Input material:
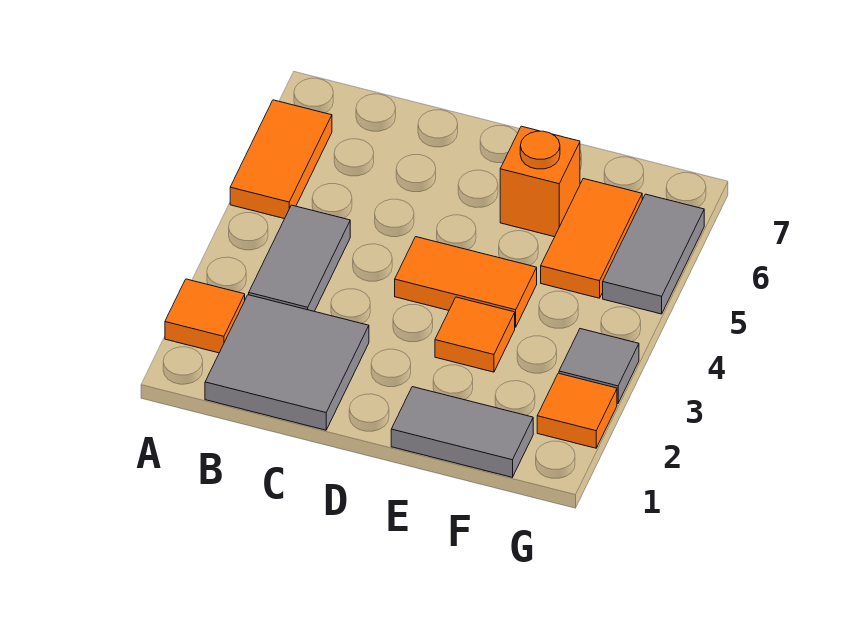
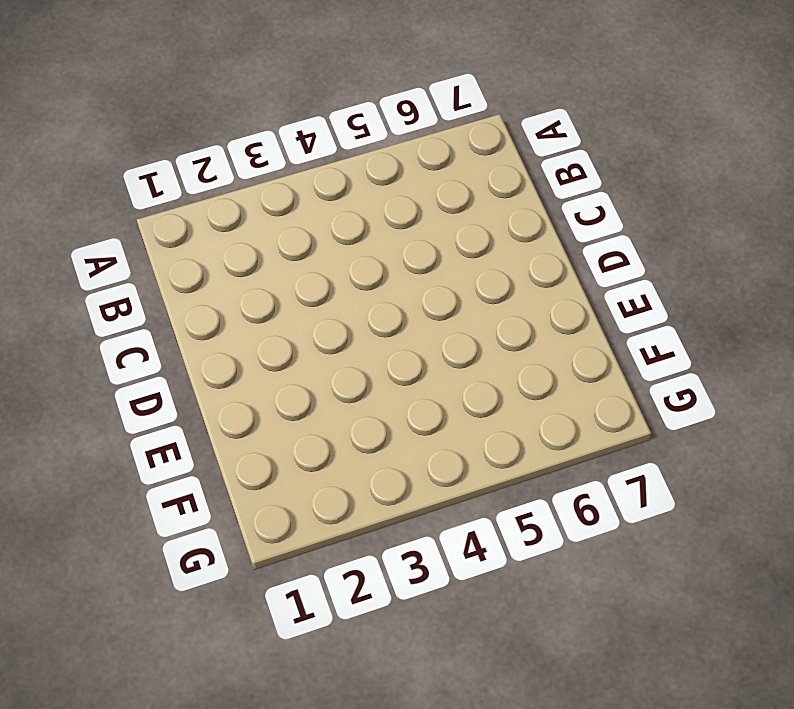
none -> orange tile A2 level 1
none -> orange tile A5:A6 level 1
none -> grey tile B1:C2 level 1

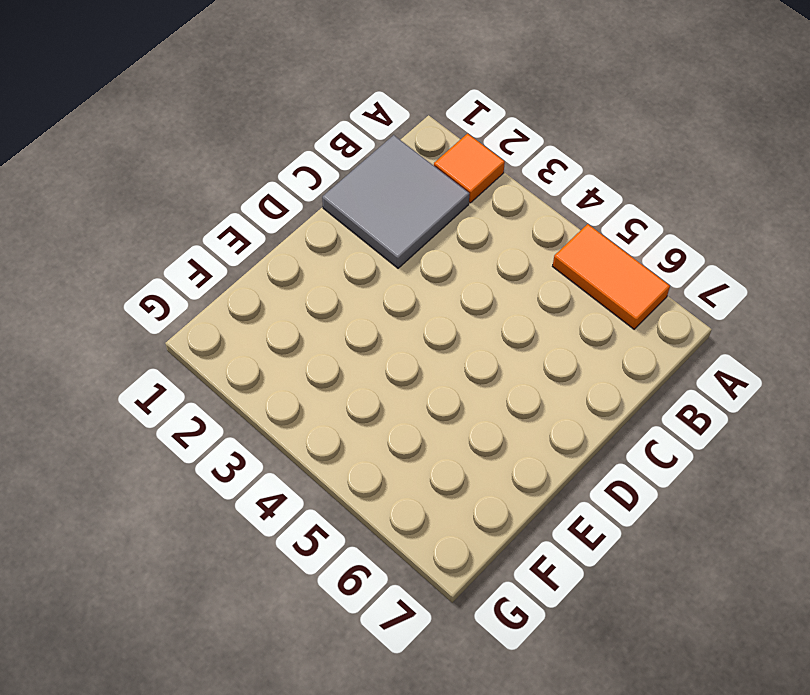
none -> grey tile B3:B4 level 1
none -> orange tile D4:E4 level 1
none -> grey tile E1:F1 level 1

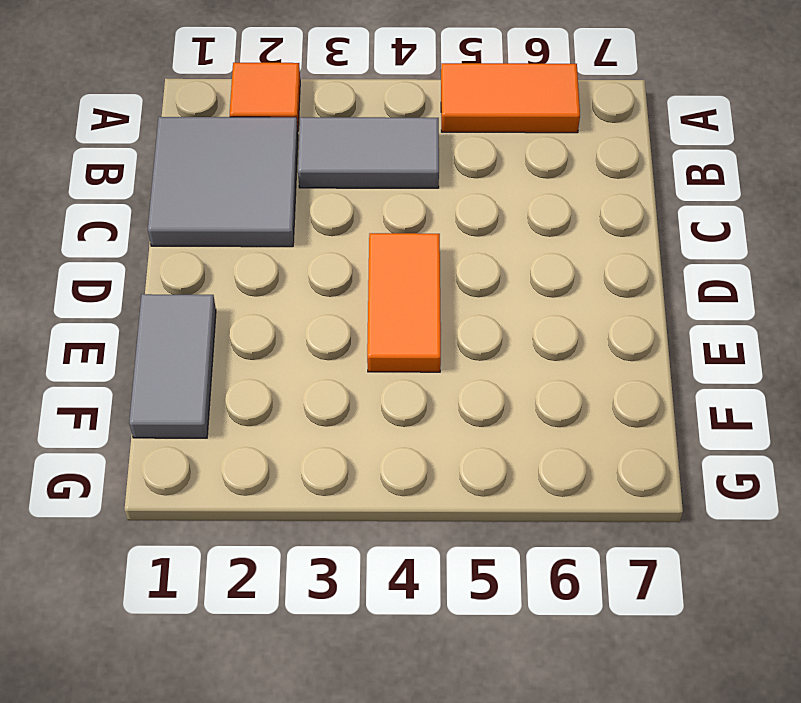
none -> orange tile E3 level 1
none -> orange brick E6 level 1
none -> orange tile F5:F6 level 1

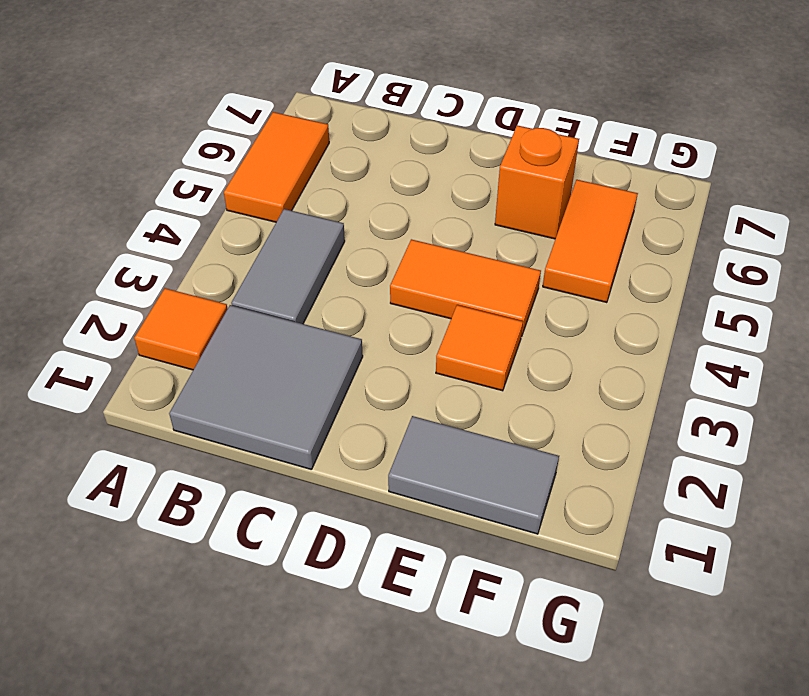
none -> orange tile G2 level 1
none -> grey tile G3 level 1
none -> grey tile G5:G6 level 1

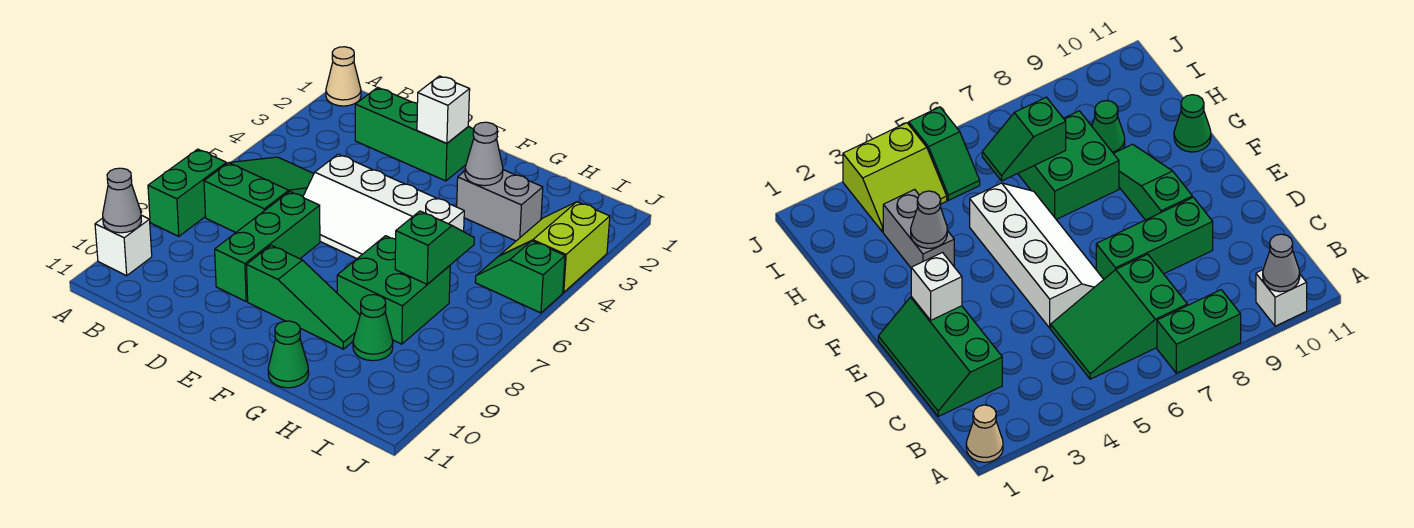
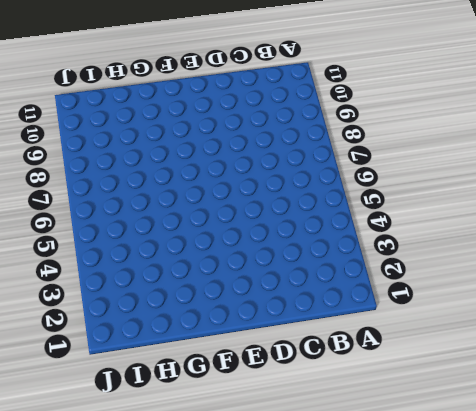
none -> tan cone A1 level 1
none -> green brick A7:A8 level 1
none -> white brick A10 level 1

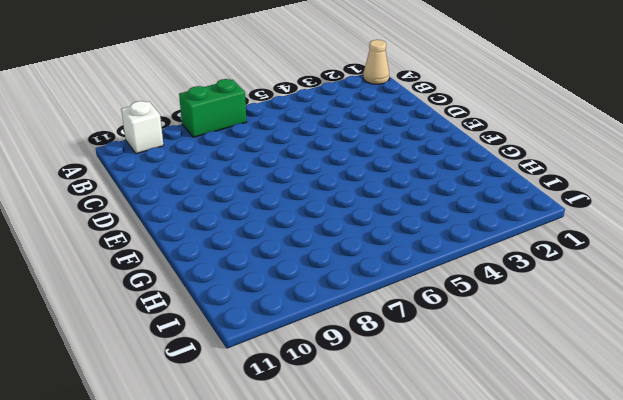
none -> green slope B5:C7 level 1 top 7
none -> green slope C1:E2 level 1 top 2
none -> white slope D5:G6 level 1 top 5

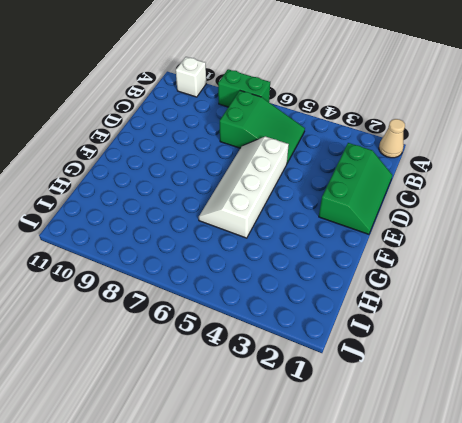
none -> green brick D7:D9 level 1
none -> green slope E9:G9 level 1 top E
none -> grey brick G3:H3 level 1

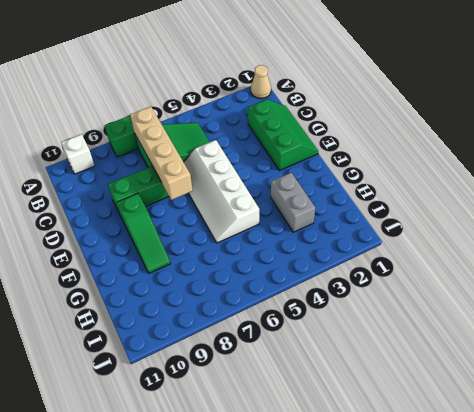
tan brick B7:E7 level 2 -> none
none -> green brick G7:H8 level 1
none -> green cone G11 level 1
none -> green cone H9 level 1

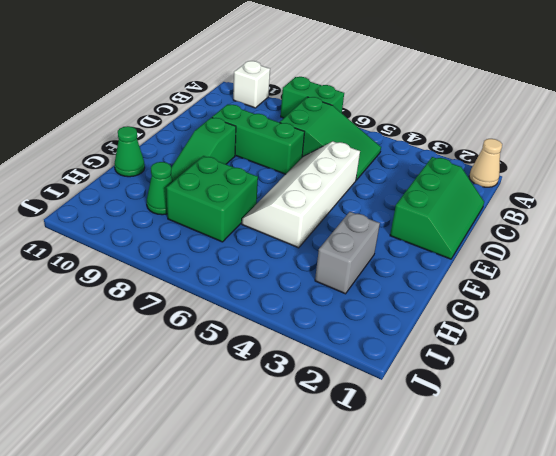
none -> lime slope I3:J4 level 1 top J
none -> green slope I5:J5 level 1 top J
none -> grey cone A10 level 2

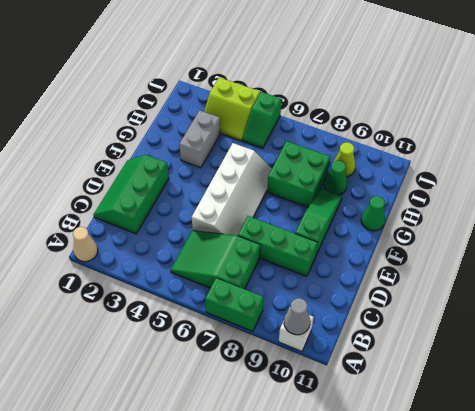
lime cone I9 level 1 -> none
none -> white brick E2 level 2
none -> grey cone G3 level 2
none -> green slope H6:H7 level 2 top 7

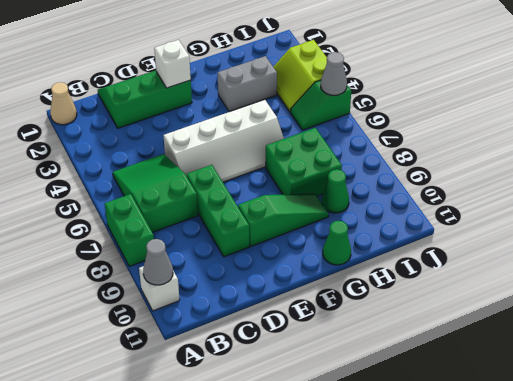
grey cone J5 level 2 -> grey cone G3 level 2
none -> green slope H6:H7 level 2 top 7

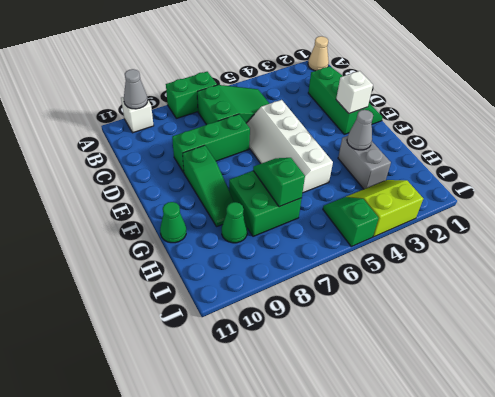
green slope G7:H7 level 2 top H -> green slope H6:H7 level 2 top 7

Aim of the exercise: Wherever the word "green" appears in a line of the data, copy that line.

Solution below:
none -> green brick A7:A8 level 1
none -> green slope B5:C7 level 1 top 7
none -> green slope C1:E2 level 1 top 2
none -> green brick D7:D9 level 1
none -> green slope E9:G9 level 1 top E
none -> green brick G7:H8 level 1
none -> green cone G11 level 1
none -> green cone H9 level 1
none -> green slope I5:J5 level 1 top J
none -> green slope H6:H7 level 2 top 7
none -> green slope H6:H7 level 2 top 7
green slope G7:H7 level 2 top H -> green slope H6:H7 level 2 top 7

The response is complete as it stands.